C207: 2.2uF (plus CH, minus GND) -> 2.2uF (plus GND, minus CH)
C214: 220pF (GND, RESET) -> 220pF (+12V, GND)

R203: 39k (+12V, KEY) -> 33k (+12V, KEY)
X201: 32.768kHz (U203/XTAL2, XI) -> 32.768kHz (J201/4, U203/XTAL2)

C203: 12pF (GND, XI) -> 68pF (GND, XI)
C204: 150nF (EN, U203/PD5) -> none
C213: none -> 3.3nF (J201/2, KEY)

==

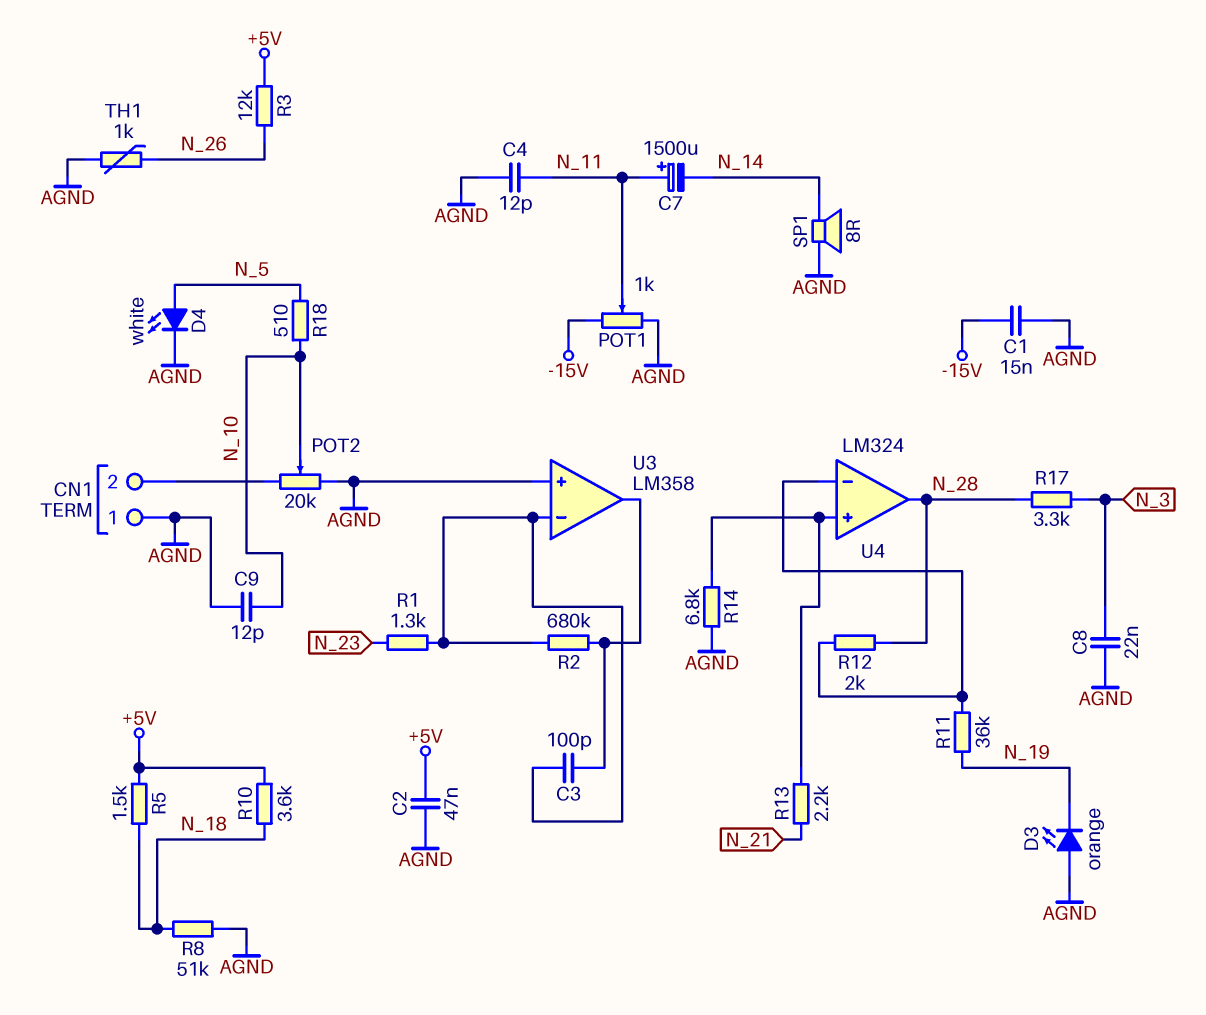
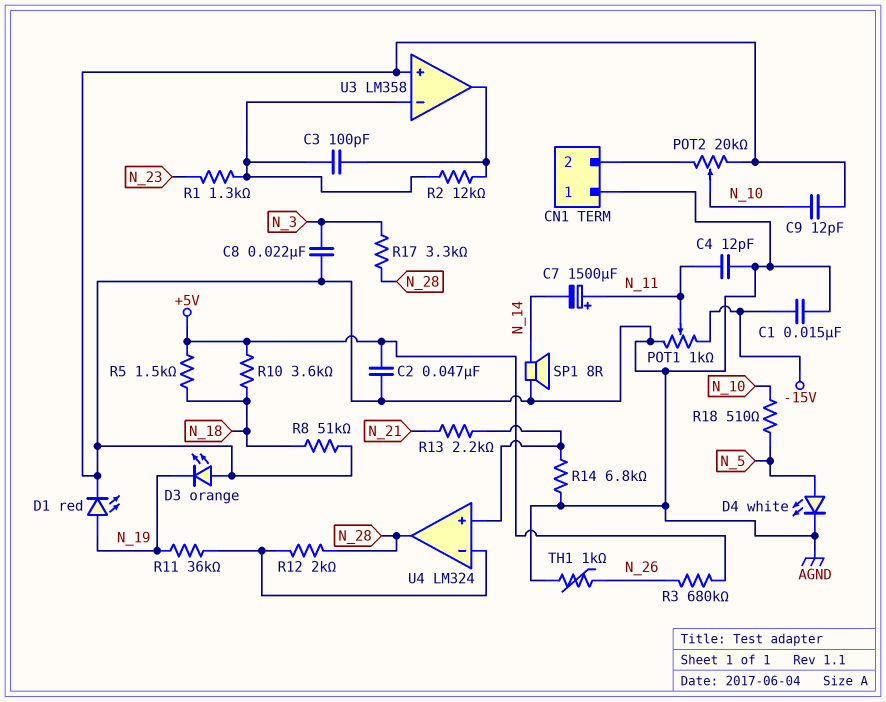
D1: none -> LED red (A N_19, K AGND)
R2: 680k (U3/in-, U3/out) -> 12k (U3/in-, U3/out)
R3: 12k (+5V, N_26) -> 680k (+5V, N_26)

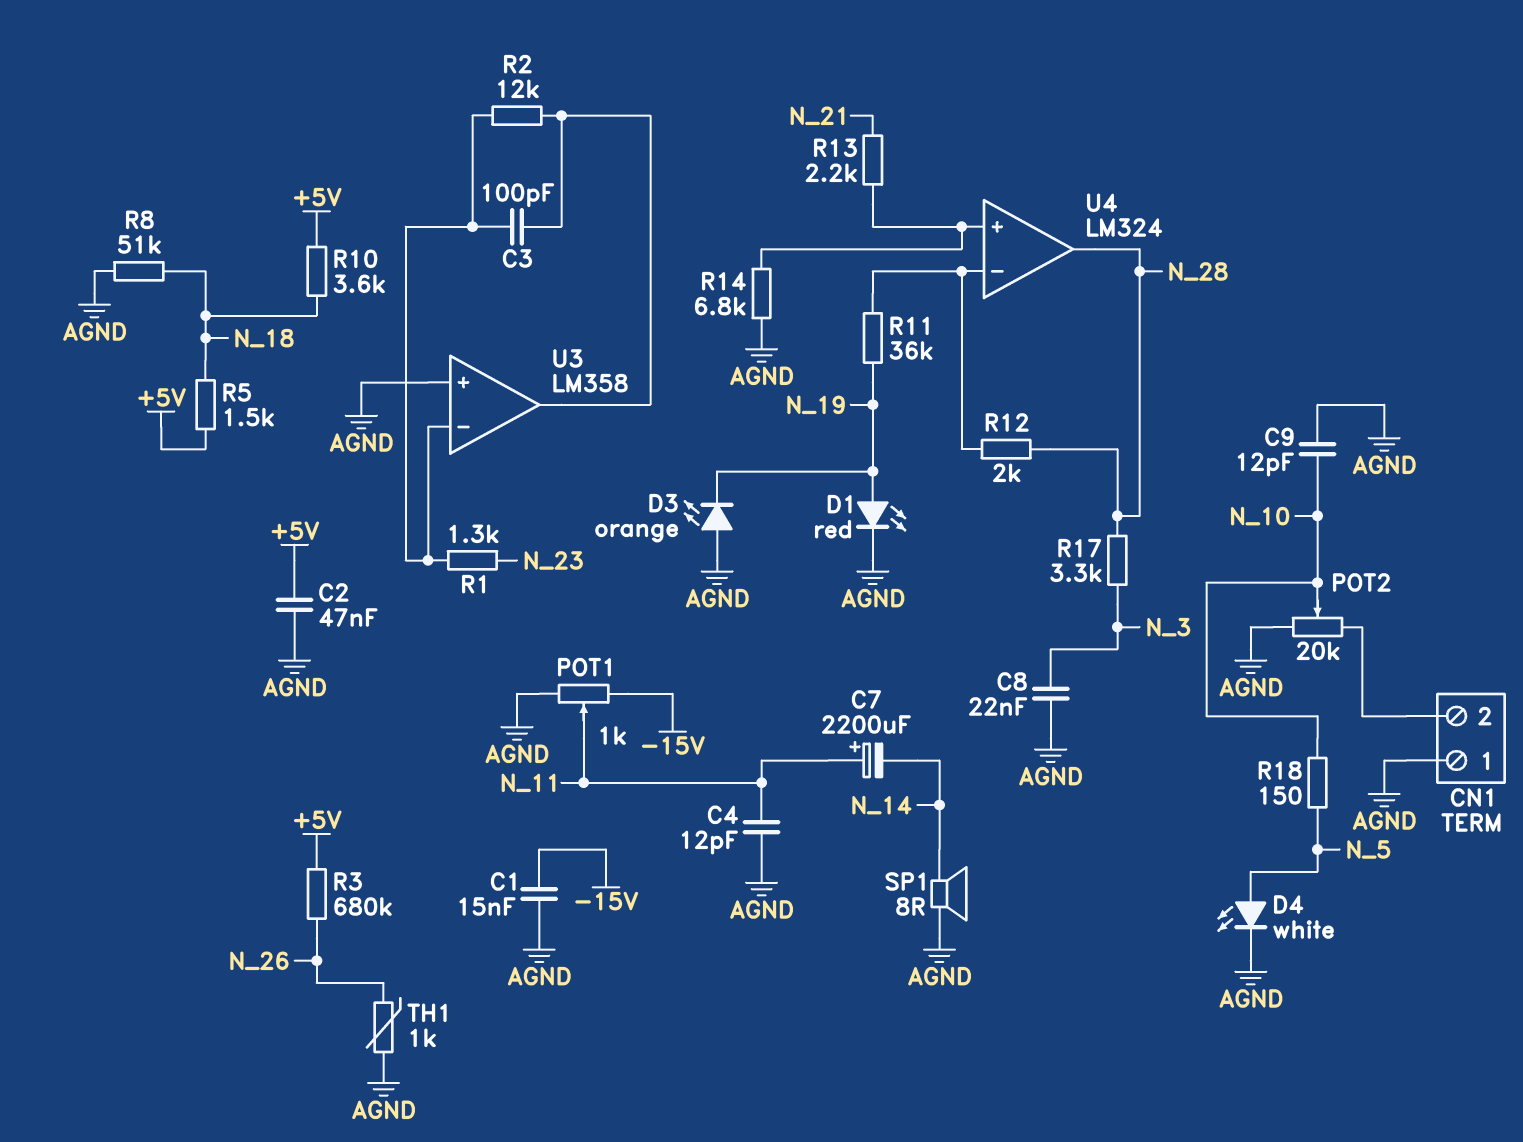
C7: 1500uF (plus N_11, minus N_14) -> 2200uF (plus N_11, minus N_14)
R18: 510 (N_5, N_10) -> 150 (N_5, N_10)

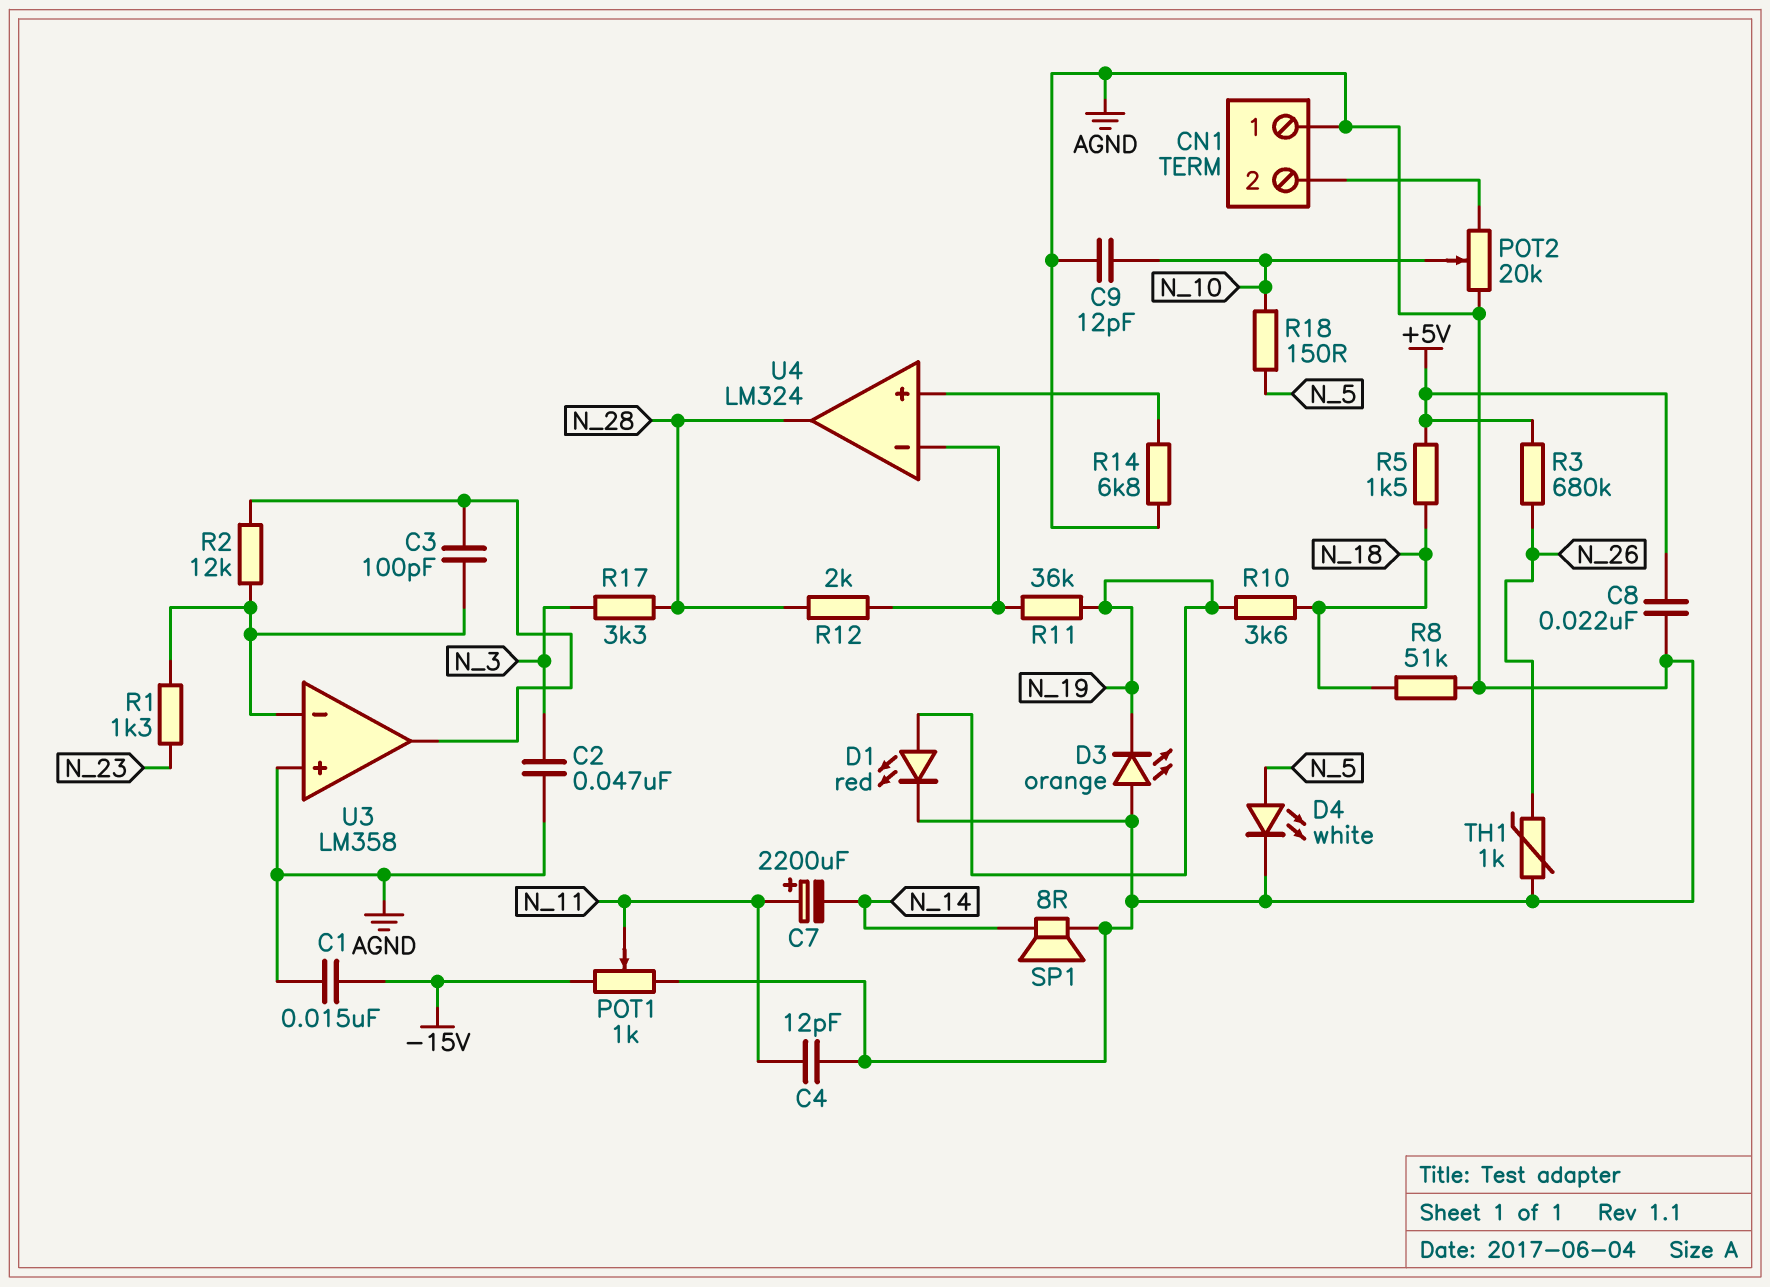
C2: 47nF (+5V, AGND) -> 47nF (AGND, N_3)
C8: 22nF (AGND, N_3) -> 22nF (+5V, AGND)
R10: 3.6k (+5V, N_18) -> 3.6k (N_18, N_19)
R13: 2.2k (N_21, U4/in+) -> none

→ **EXERCISE PROMPT**
Give back, exactly as written, the stretch from the line with "C207: 2.2uF (plus" through the line with "C213: none -> 3.3nF (J201/2, KEY)", and no other lines from the records above.

→ **SOLUTION TO THIS EXERCISE**
C207: 2.2uF (plus CH, minus GND) -> 2.2uF (plus GND, minus CH)
C214: 220pF (GND, RESET) -> 220pF (+12V, GND)

R203: 39k (+12V, KEY) -> 33k (+12V, KEY)
X201: 32.768kHz (U203/XTAL2, XI) -> 32.768kHz (J201/4, U203/XTAL2)

C203: 12pF (GND, XI) -> 68pF (GND, XI)
C204: 150nF (EN, U203/PD5) -> none
C213: none -> 3.3nF (J201/2, KEY)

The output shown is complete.